─── Data section

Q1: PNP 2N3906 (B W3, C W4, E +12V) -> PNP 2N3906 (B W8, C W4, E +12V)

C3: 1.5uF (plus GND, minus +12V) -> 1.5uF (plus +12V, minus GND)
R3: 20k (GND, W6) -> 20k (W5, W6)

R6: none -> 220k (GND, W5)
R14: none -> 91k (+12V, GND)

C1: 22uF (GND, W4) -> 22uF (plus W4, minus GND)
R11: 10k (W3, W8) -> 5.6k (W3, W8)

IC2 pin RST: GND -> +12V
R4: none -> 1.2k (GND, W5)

──────
─── Data section

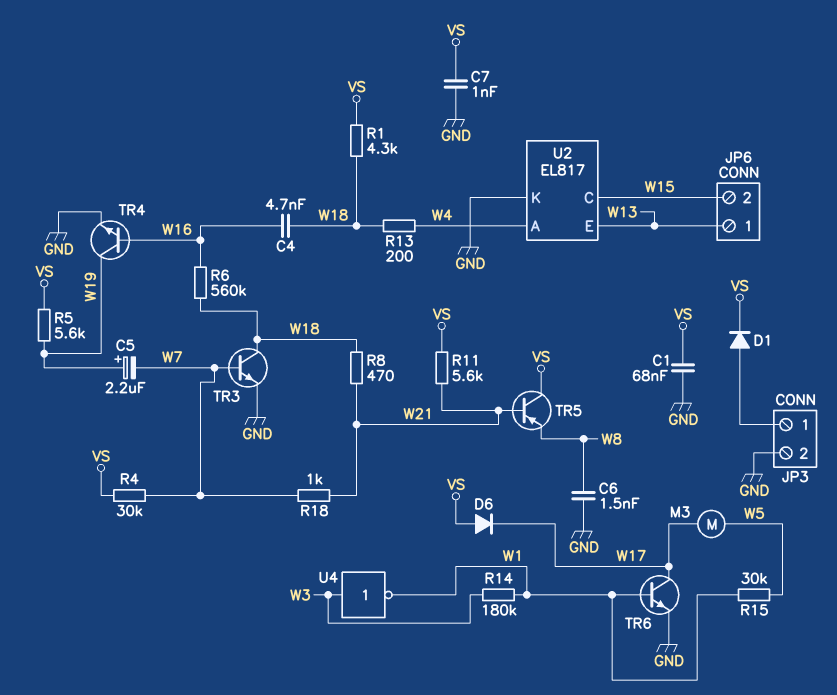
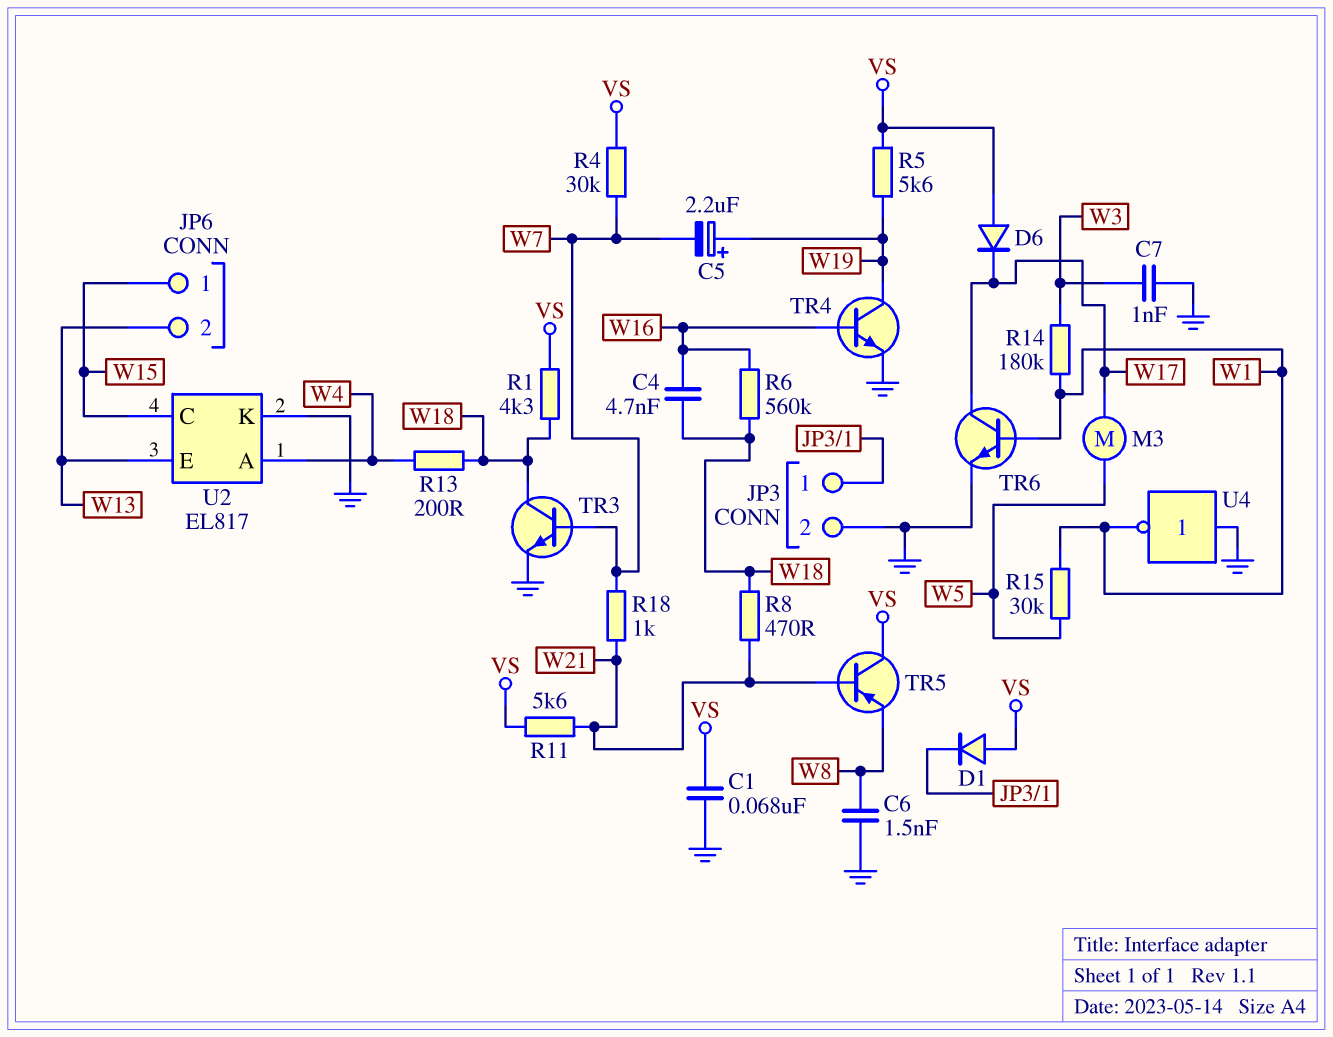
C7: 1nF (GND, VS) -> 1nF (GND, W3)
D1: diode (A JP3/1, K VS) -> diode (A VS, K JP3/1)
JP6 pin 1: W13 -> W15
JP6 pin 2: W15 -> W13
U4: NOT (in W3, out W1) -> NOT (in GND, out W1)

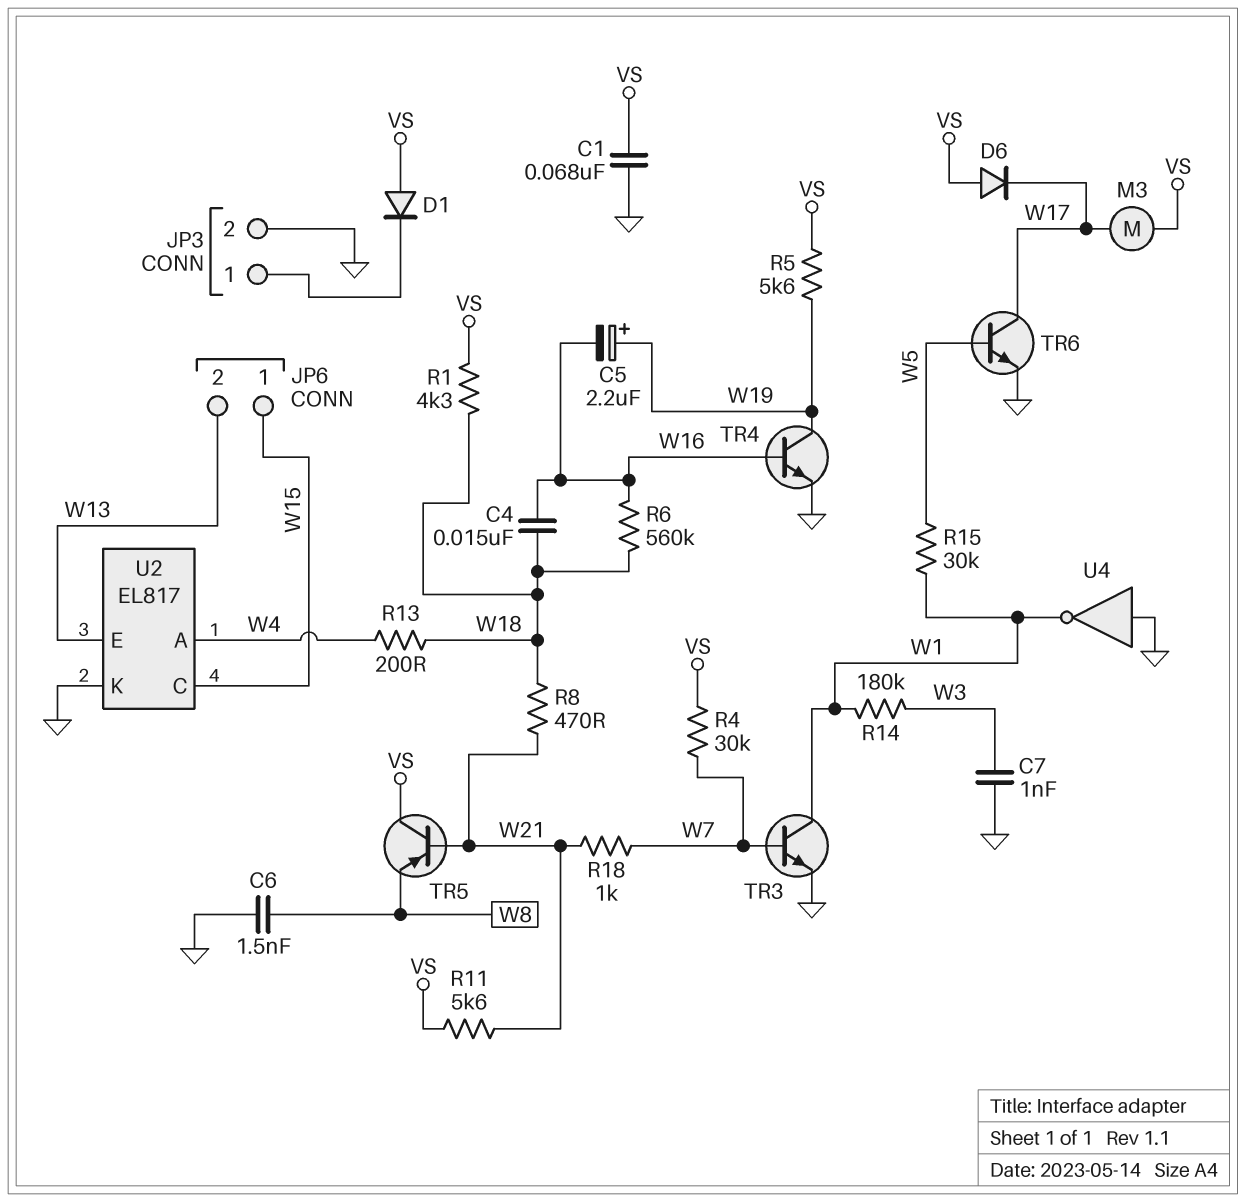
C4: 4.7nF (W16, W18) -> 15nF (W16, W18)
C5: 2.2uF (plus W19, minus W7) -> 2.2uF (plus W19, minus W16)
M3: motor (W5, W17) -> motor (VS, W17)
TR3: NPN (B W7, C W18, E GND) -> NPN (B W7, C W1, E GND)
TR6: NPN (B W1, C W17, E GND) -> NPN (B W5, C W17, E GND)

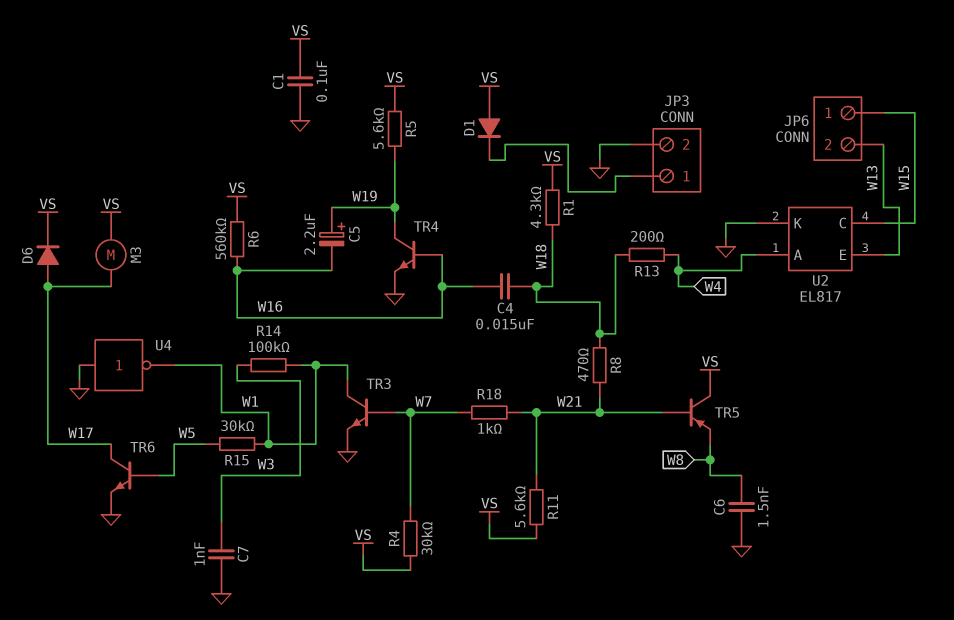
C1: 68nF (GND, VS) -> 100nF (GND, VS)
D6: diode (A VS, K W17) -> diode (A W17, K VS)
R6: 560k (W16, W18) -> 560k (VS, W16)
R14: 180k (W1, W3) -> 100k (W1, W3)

──────

Above are the records; copy exactly the lines from the line with "D6: diode (A" through the line with "R14: 180k (W1, W3) -> 100k (W1, W3)", both included.

D6: diode (A VS, K W17) -> diode (A W17, K VS)
R6: 560k (W16, W18) -> 560k (VS, W16)
R14: 180k (W1, W3) -> 100k (W1, W3)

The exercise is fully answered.